*ACTIVITY*: If a line in the records below contains the word "none", return that line.

Collection entries:
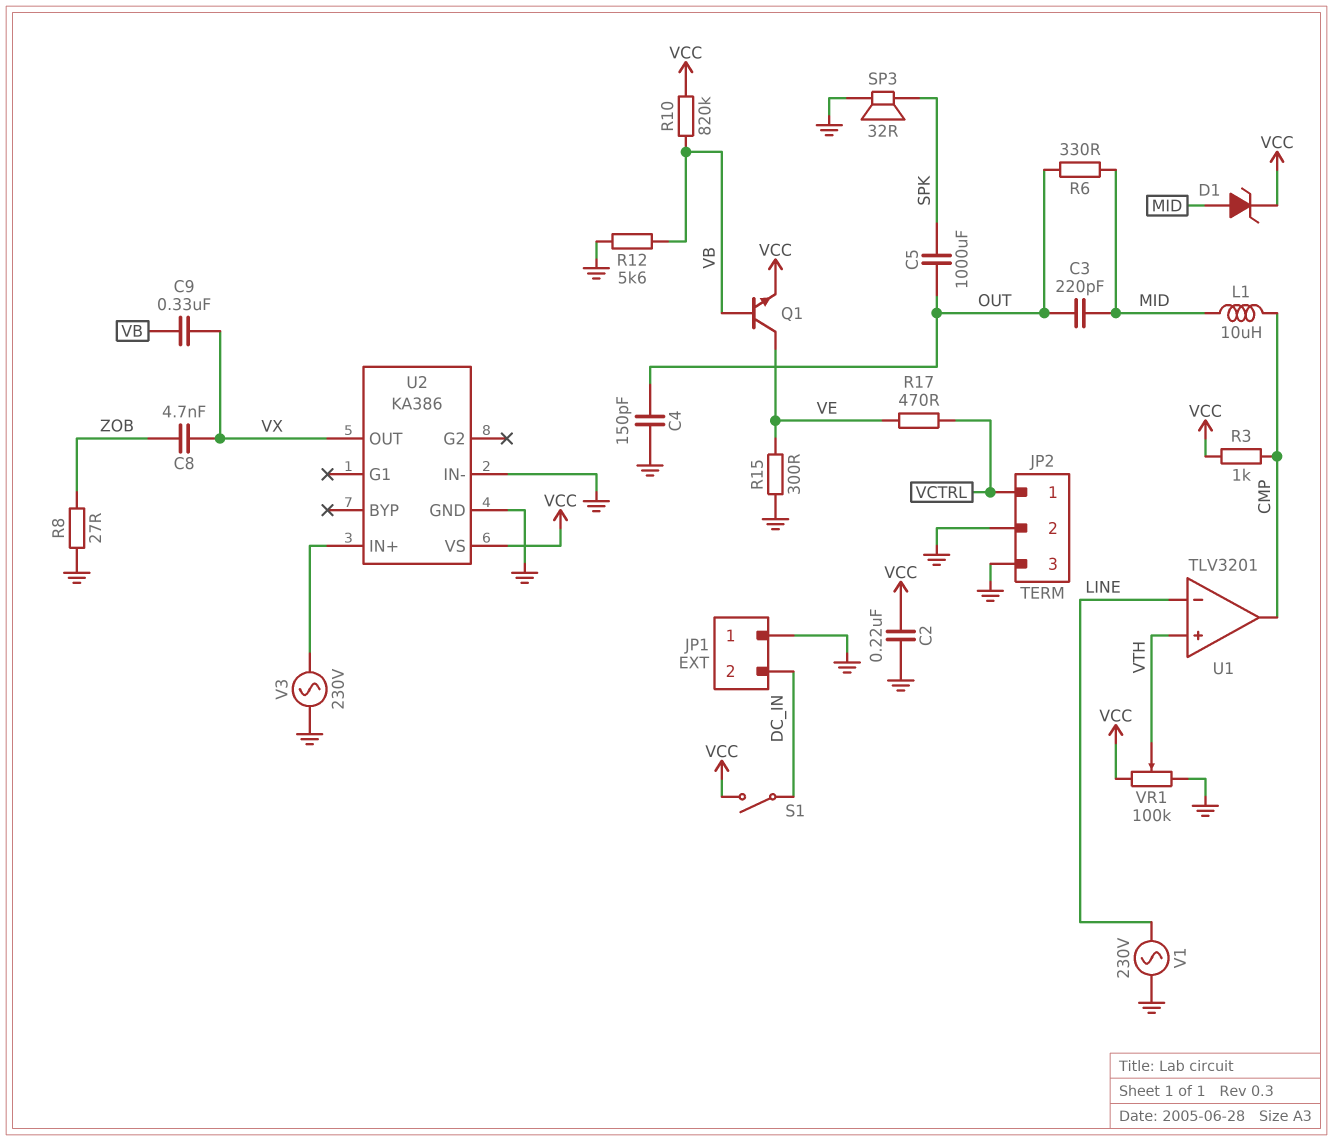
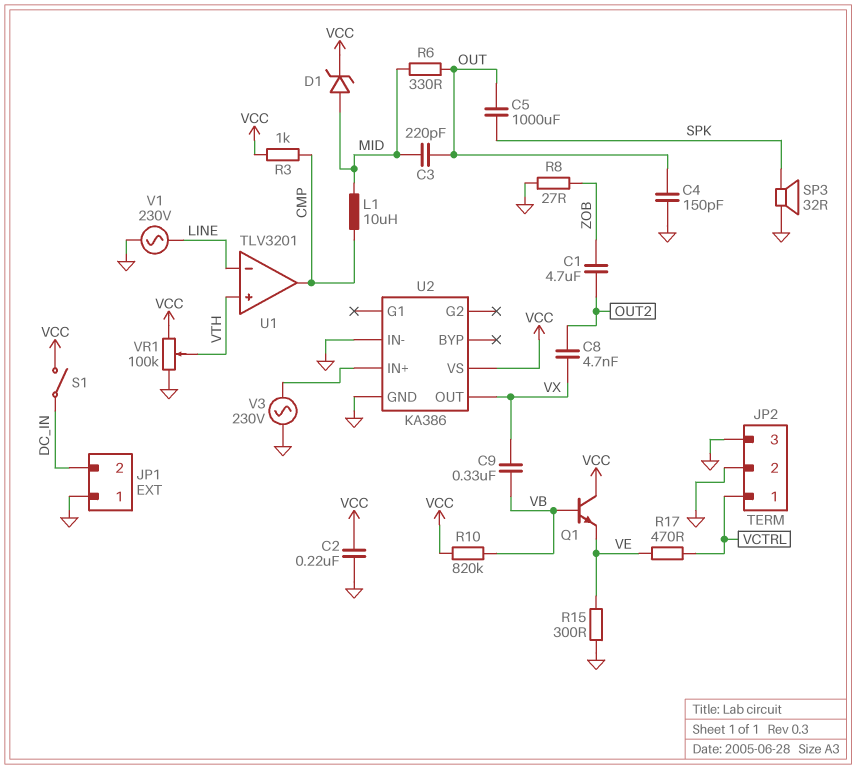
C1: none -> 4.7uF (OUT2, ZOB)
C8: 4.7nF (VX, ZOB) -> 4.7nF (OUT2, VX)
Q1: NPN (B VB, C VE, E VCC) -> NPN (B VB, C VCC, E VE)
R12: 5.6k (GND, VB) -> none

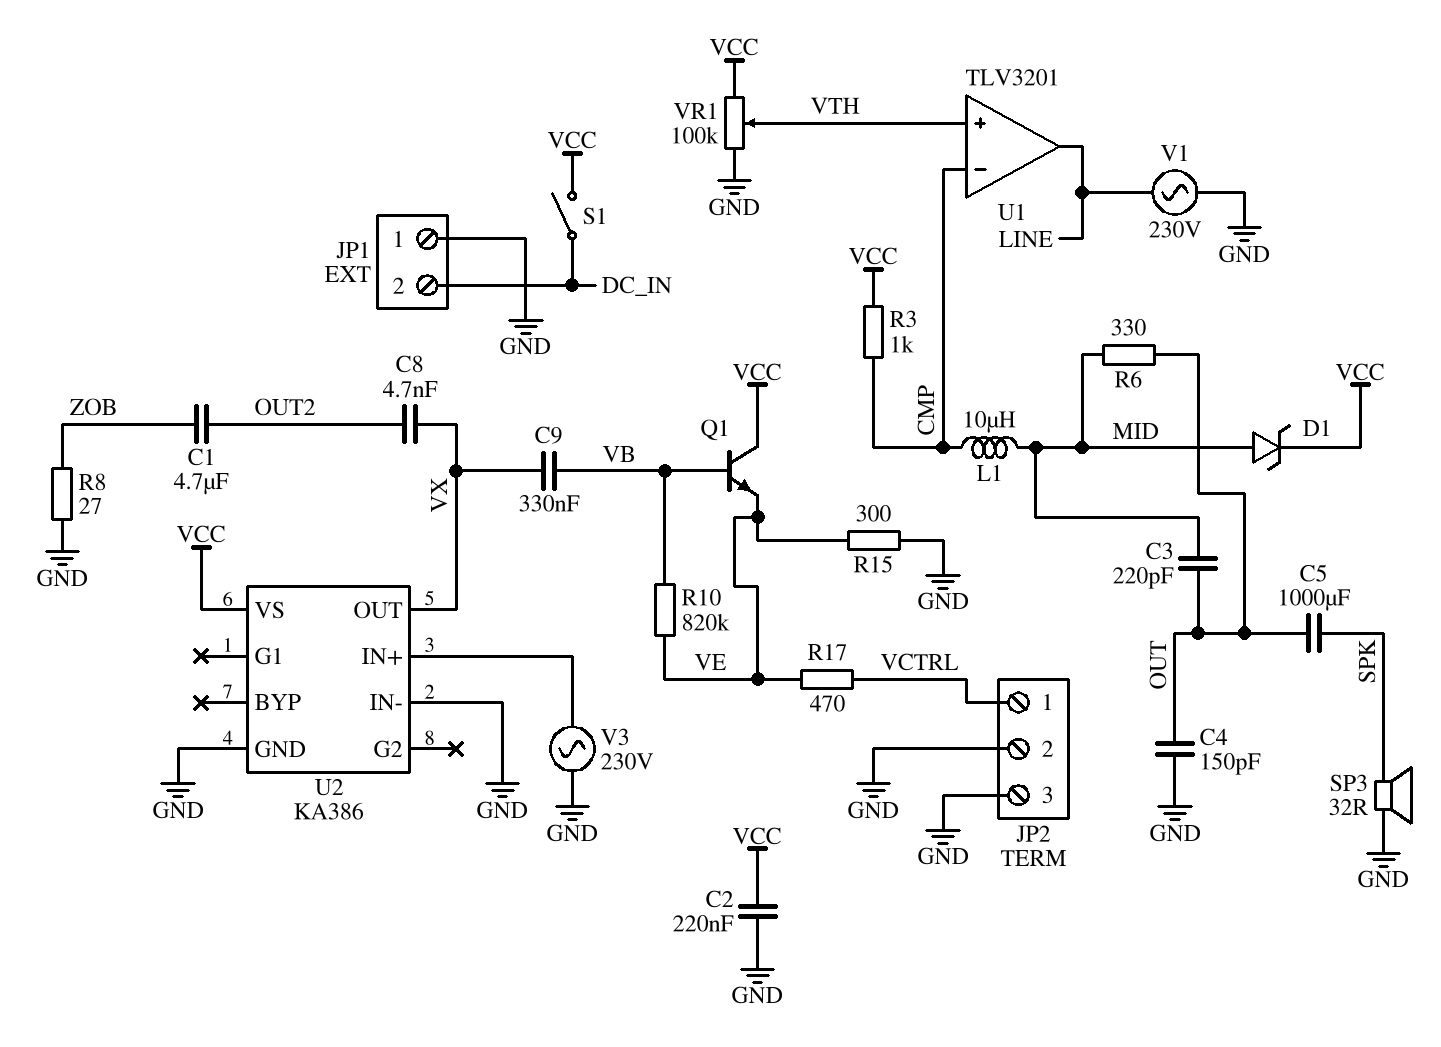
R10: 820k (VB, VCC) -> 820k (VB, VE)
U1 pin in-: LINE -> CMP
U1 pin out: CMP -> LINE

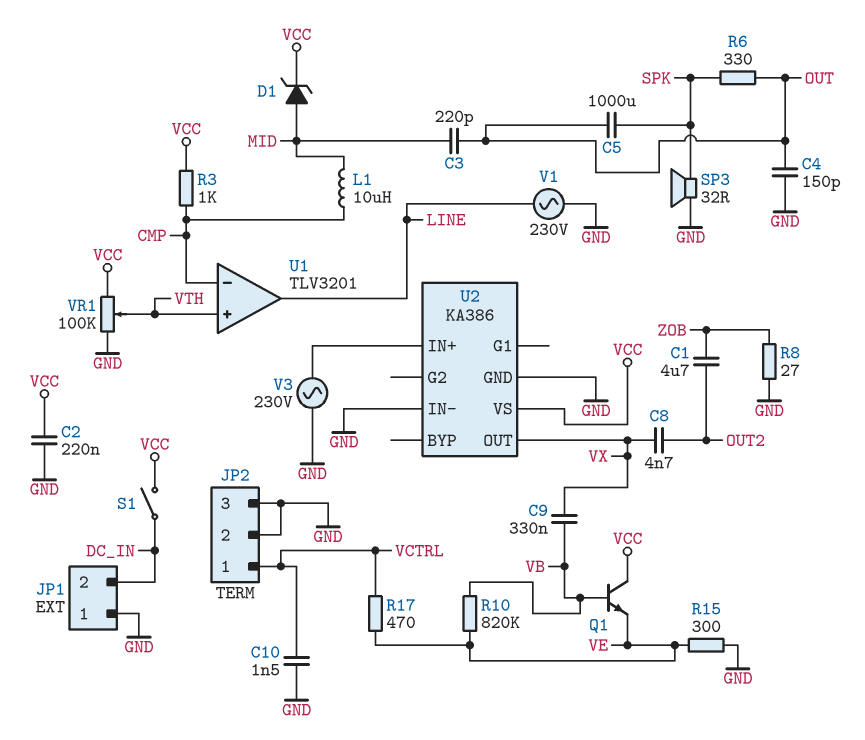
C10: none -> 1.5nF (GND, VCTRL)
R6: 330 (MID, OUT) -> 330 (OUT, SPK)

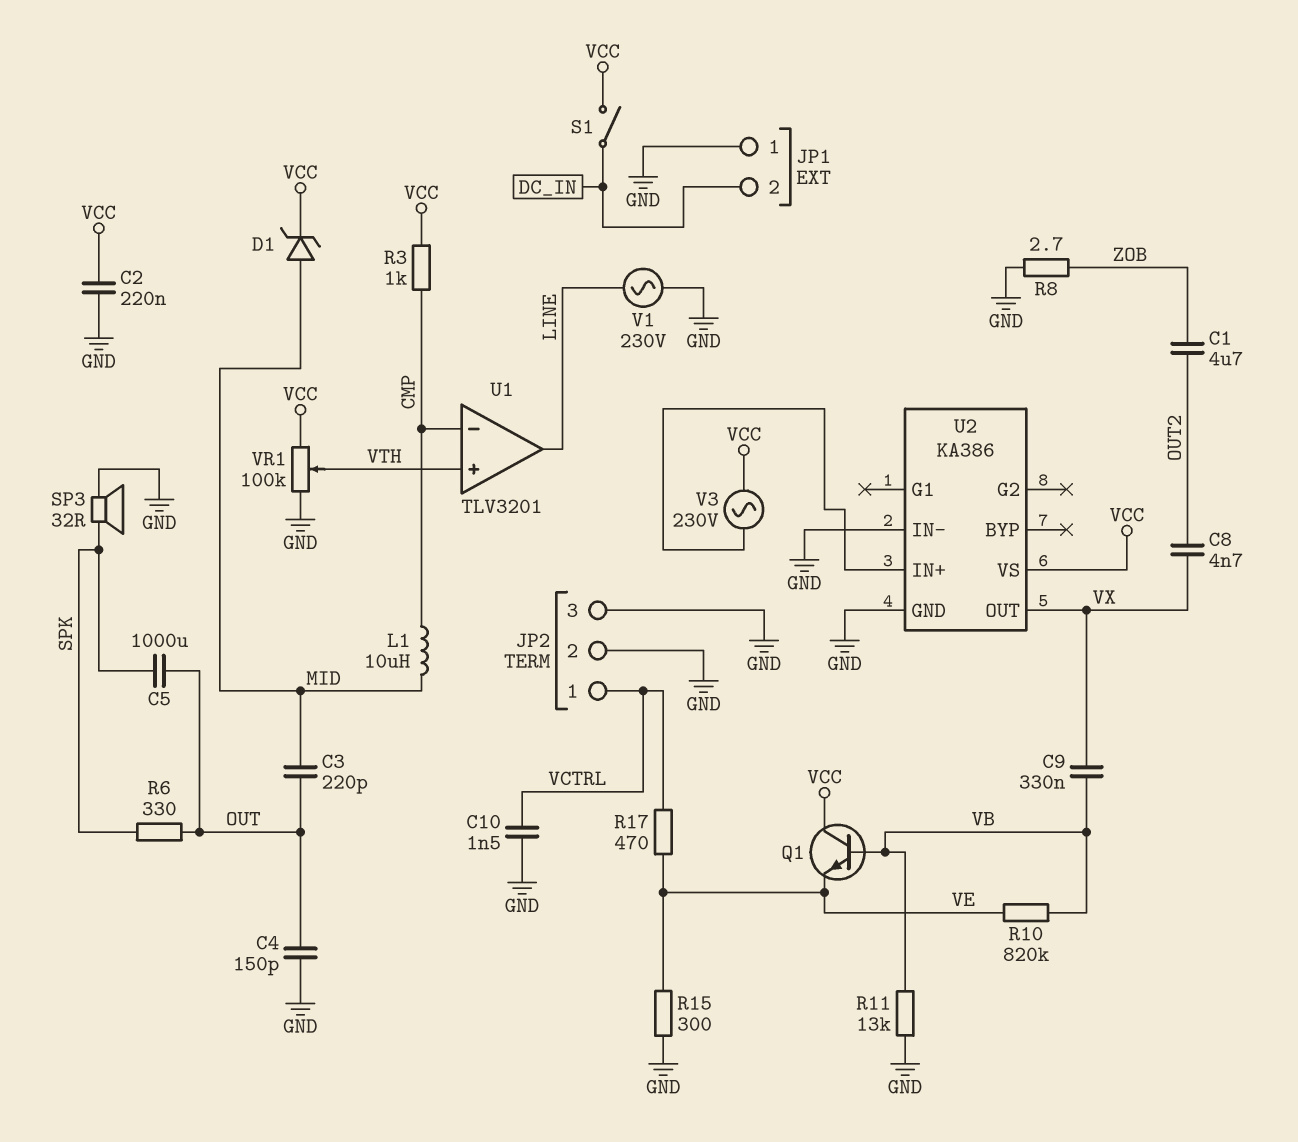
R8: 27 (GND, ZOB) -> 2.7 (GND, ZOB)
R11: none -> 13k (GND, VB)
V3: AC 230V (GND, U2/IN+) -> AC 230V (U2/IN+, VCC)

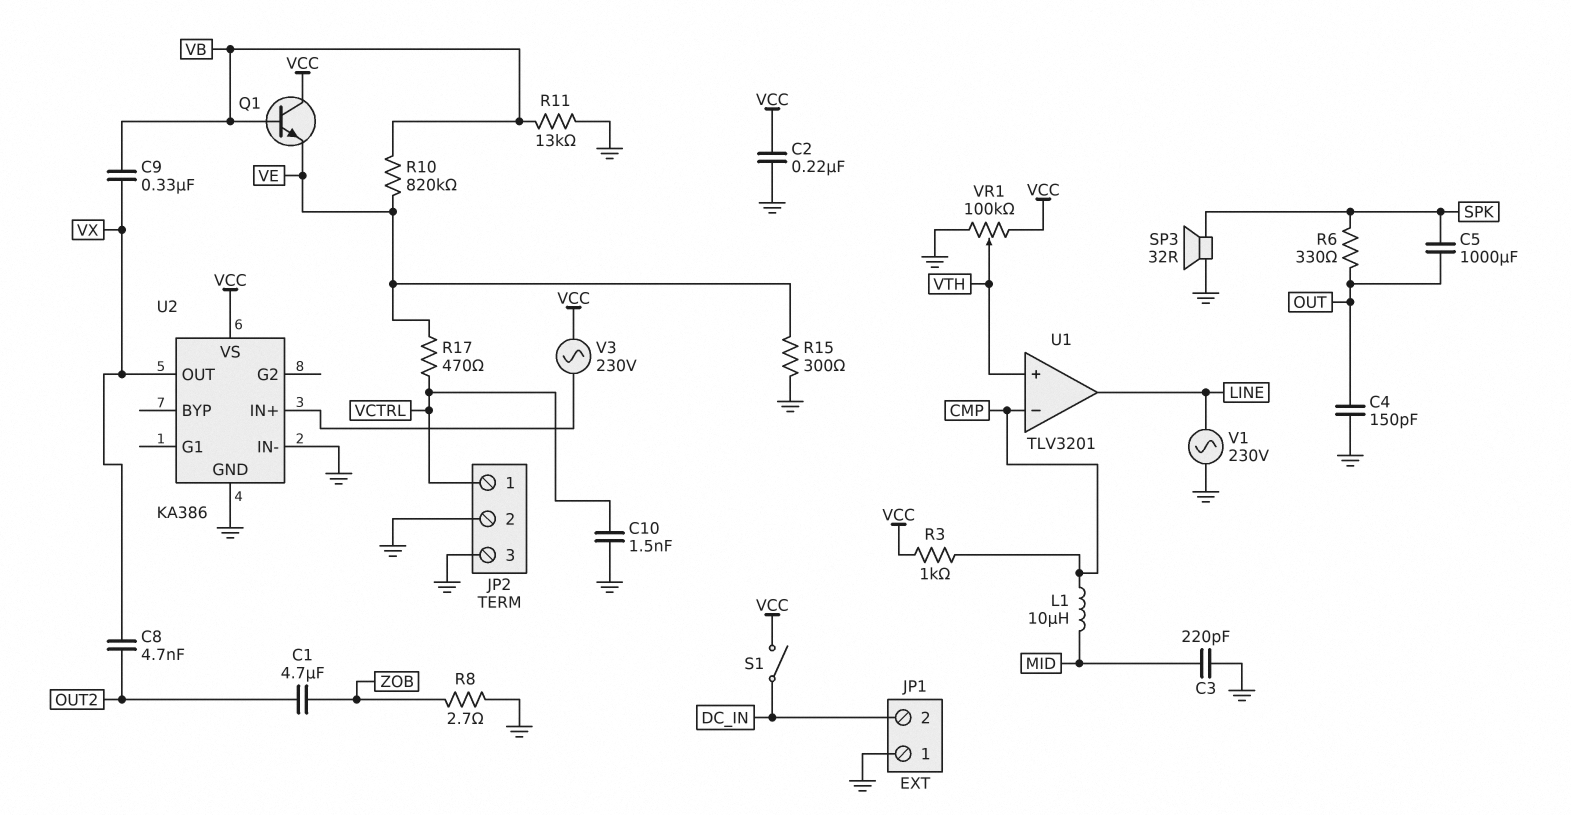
C3: 220pF (MID, OUT) -> 220pF (GND, MID)
D1: zener (A MID, K VCC) -> none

*ANSWER TO THIS PROBLEM*:
C1: none -> 4.7uF (OUT2, ZOB)
R12: 5.6k (GND, VB) -> none
C10: none -> 1.5nF (GND, VCTRL)
R11: none -> 13k (GND, VB)
D1: zener (A MID, K VCC) -> none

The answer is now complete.